Brief: Only the lines below starting at the one that contains "lime 1x1 round" and ending at the one that contains "tan 1x2 brick [423,282,471,367] -> none" are to be reproduced, exactly and with both ends kept.

Provided data:
--- --- ---

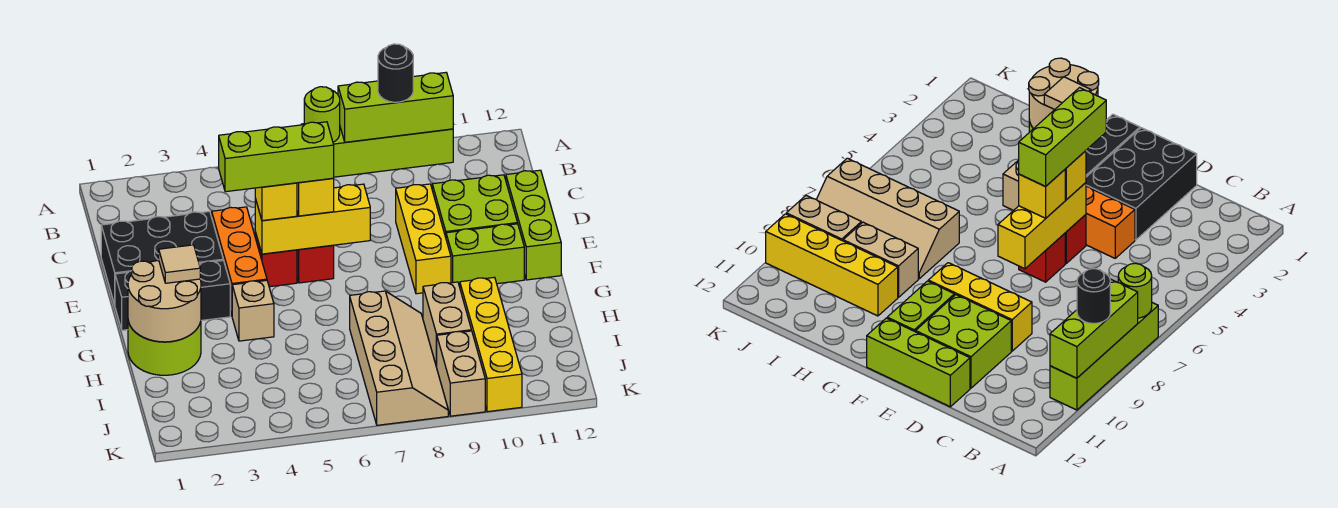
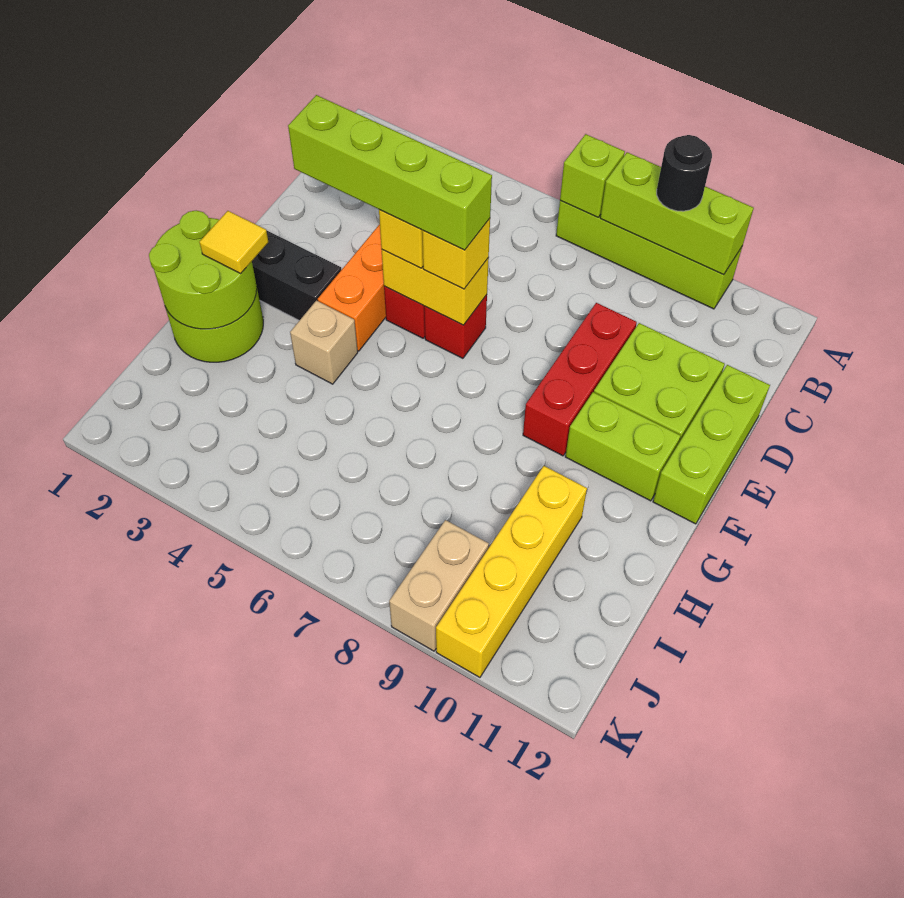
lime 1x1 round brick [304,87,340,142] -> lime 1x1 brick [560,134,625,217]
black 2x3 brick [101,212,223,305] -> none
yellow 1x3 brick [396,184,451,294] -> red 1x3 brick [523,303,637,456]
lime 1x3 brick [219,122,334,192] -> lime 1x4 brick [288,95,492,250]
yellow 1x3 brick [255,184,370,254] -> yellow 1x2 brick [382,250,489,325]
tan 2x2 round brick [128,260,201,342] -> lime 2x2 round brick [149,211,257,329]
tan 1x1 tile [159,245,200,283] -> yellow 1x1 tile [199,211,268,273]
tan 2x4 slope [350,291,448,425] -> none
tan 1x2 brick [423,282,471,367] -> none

--- --- ---

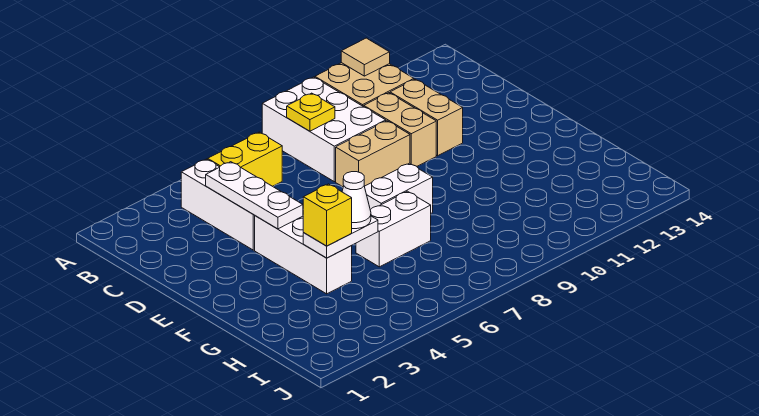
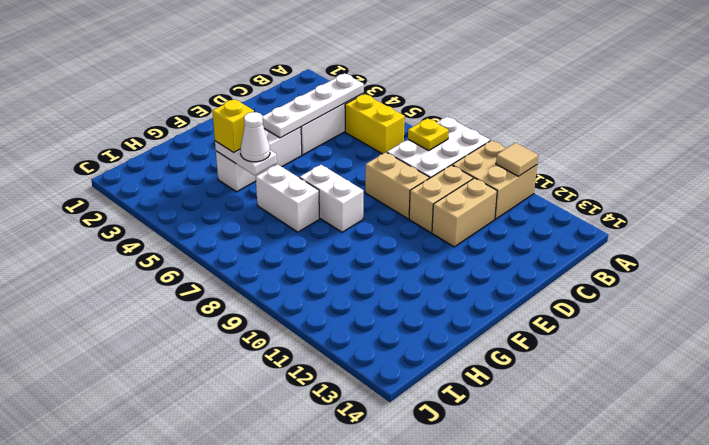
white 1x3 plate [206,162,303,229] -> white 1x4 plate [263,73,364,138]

--- --- ---

Response:
lime 1x1 round brick [304,87,340,142] -> lime 1x1 brick [560,134,625,217]
black 2x3 brick [101,212,223,305] -> none
yellow 1x3 brick [396,184,451,294] -> red 1x3 brick [523,303,637,456]
lime 1x3 brick [219,122,334,192] -> lime 1x4 brick [288,95,492,250]
yellow 1x3 brick [255,184,370,254] -> yellow 1x2 brick [382,250,489,325]
tan 2x2 round brick [128,260,201,342] -> lime 2x2 round brick [149,211,257,329]
tan 1x1 tile [159,245,200,283] -> yellow 1x1 tile [199,211,268,273]
tan 2x4 slope [350,291,448,425] -> none
tan 1x2 brick [423,282,471,367] -> none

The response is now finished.